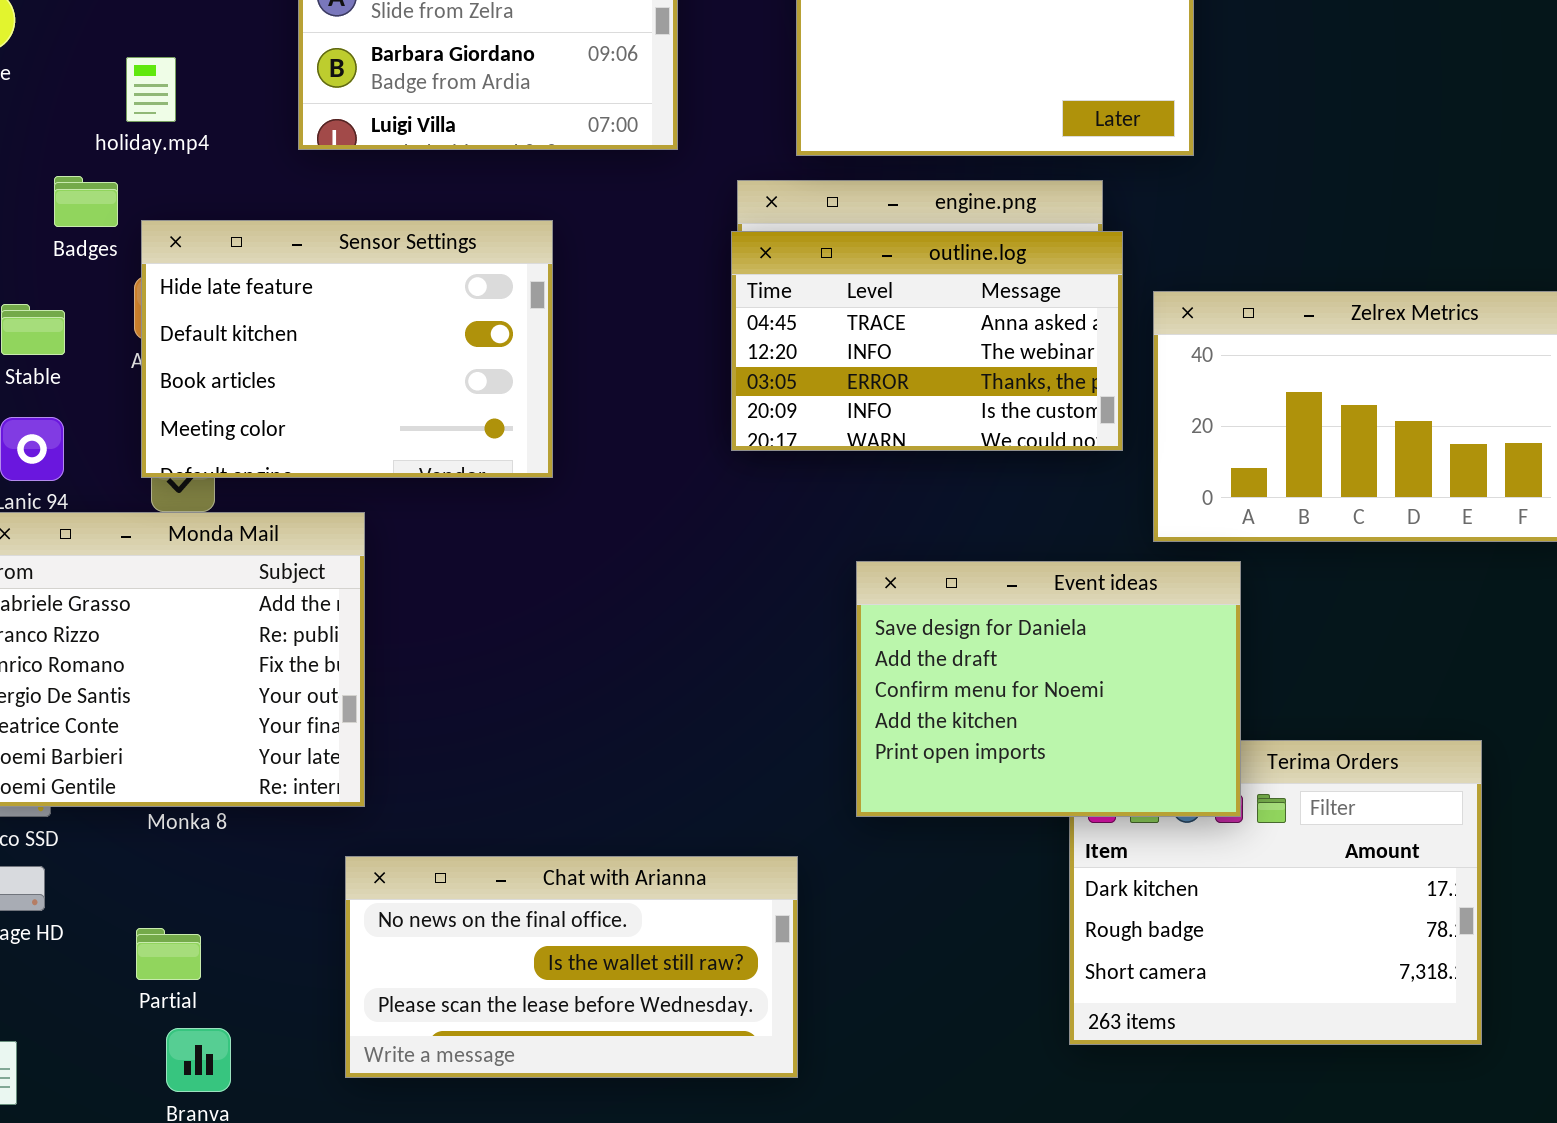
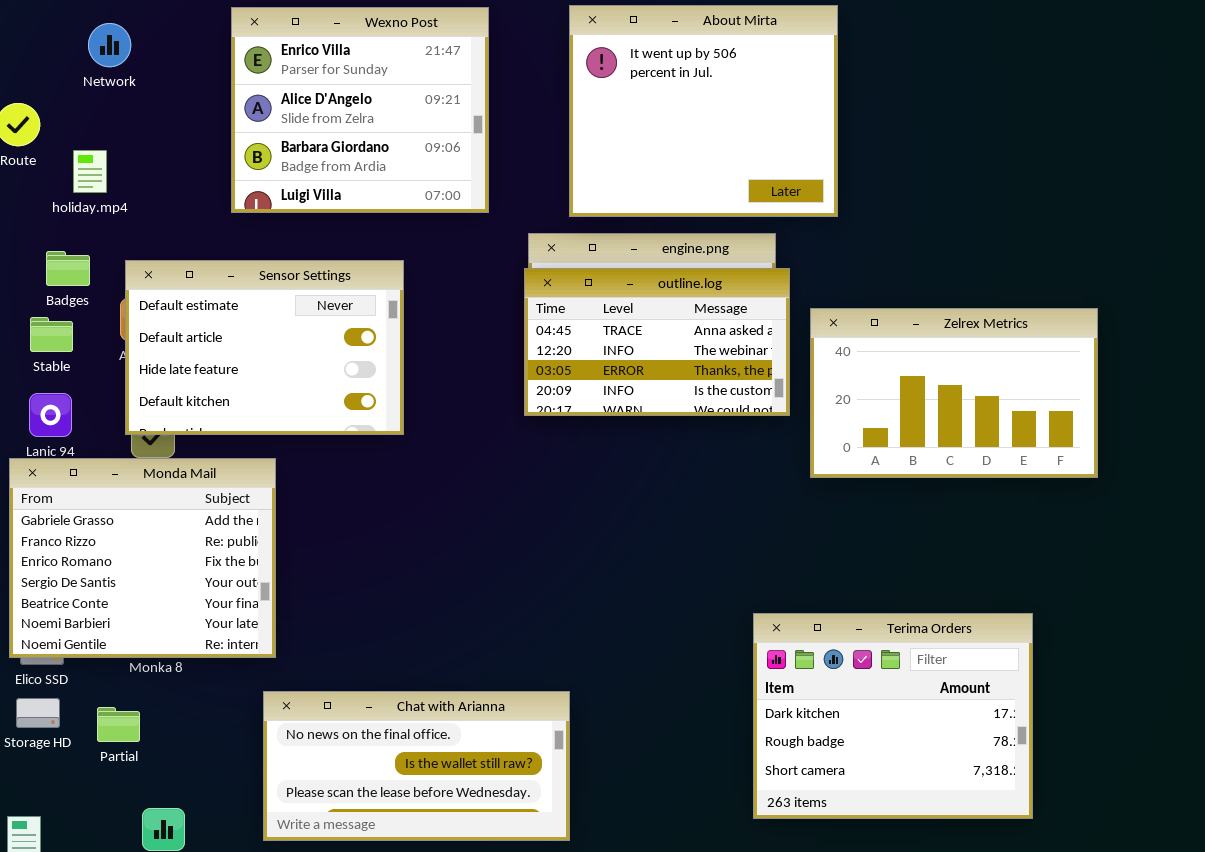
holiday.mp4: [126,57,176,122] -> [73,150,107,193], moved
Badges: [54,176,118,227] -> [46,251,90,286], moved
Sensor Settings: [141,220,553,478] -> [125,260,404,435], scrolled up 2 rows
Event ideas: [856,561,1241,817] -> none, closed
Partial: [136,928,201,980] -> [97,707,140,742], moved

(WHAT YOU ARE ASKED TO DO):
Give the material again exactly as it is, but keep the pictures out.

(PROBLEM SOLUTION):
holiday.mp4: [126,57,176,122] -> [73,150,107,193], moved
Badges: [54,176,118,227] -> [46,251,90,286], moved
Sensor Settings: [141,220,553,478] -> [125,260,404,435], scrolled up 2 rows
Event ideas: [856,561,1241,817] -> none, closed
Partial: [136,928,201,980] -> [97,707,140,742], moved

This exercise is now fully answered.